• _Instructions to follow_:
In the entries below, how many lines contain the word "none"? State the number and nothing more.

• _Information_:
━━━━━━━━━━━━━━━━━━━━
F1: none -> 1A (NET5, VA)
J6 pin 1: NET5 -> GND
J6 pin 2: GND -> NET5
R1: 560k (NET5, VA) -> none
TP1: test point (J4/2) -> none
━━━━━━━━━━━━━━━━━━━━
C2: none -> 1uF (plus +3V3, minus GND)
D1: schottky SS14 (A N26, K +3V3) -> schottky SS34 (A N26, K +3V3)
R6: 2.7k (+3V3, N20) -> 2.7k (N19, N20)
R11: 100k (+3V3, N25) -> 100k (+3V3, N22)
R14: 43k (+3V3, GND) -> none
━━━━━━━━━━━━━━━━━━━━
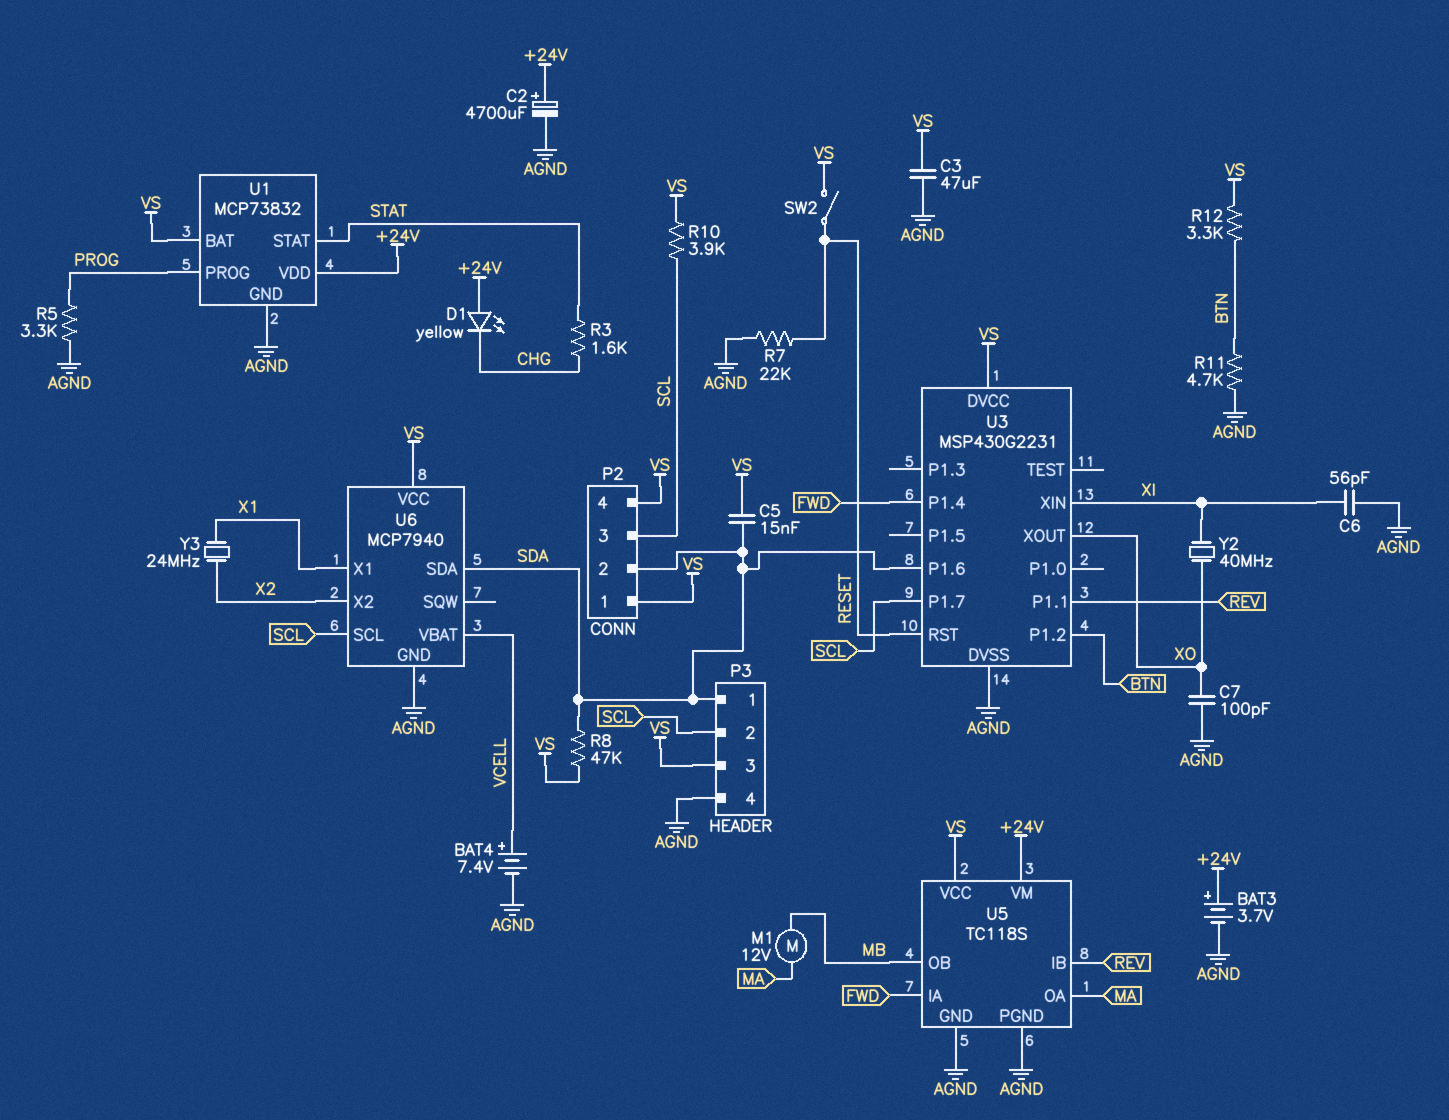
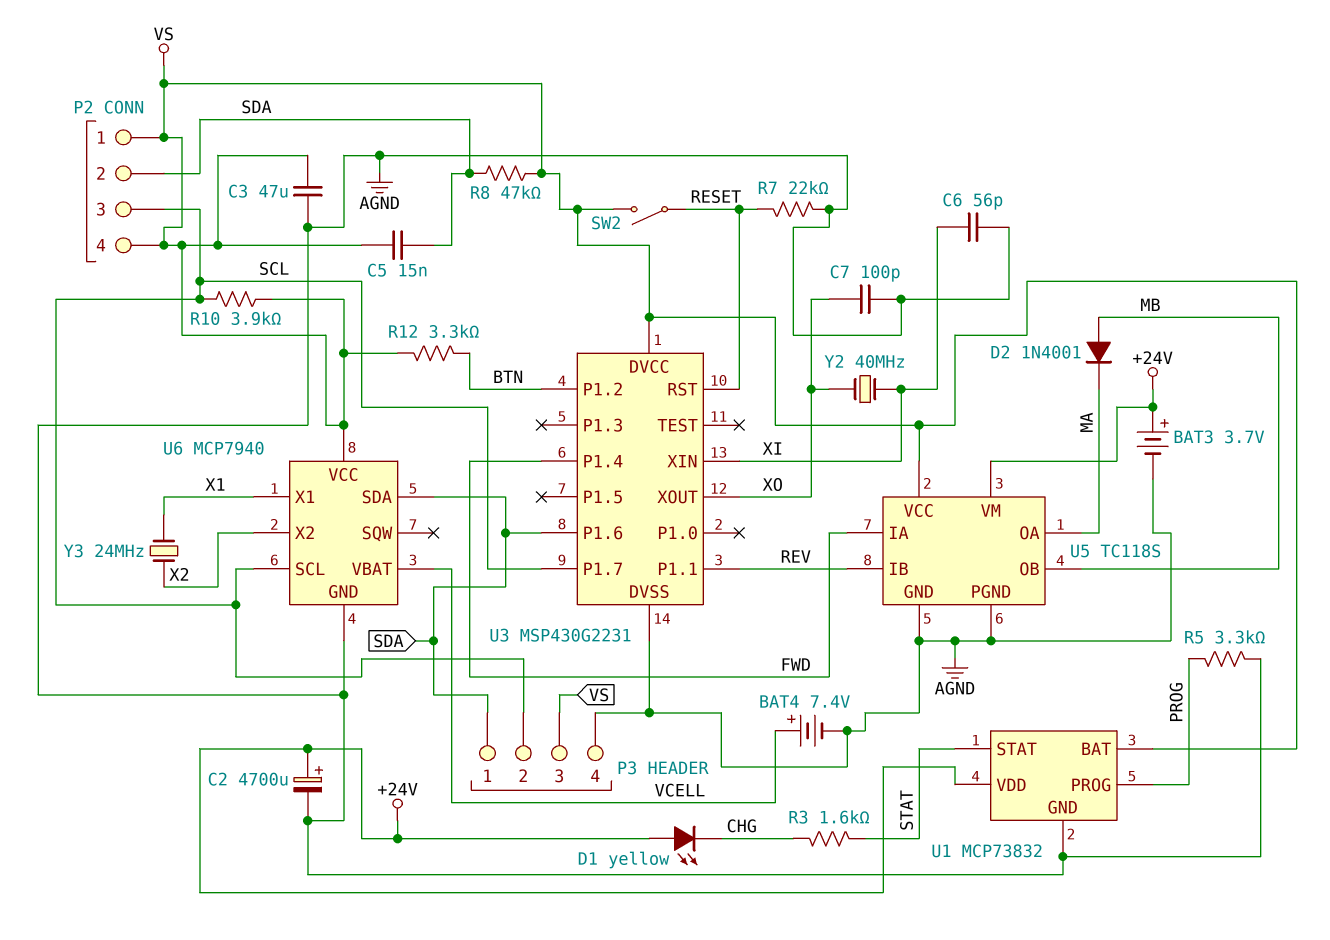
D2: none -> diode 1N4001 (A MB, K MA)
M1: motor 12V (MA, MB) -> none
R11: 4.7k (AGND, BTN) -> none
━━━━━━━━━━━━━━━━━━━━
• _Finished task_:
8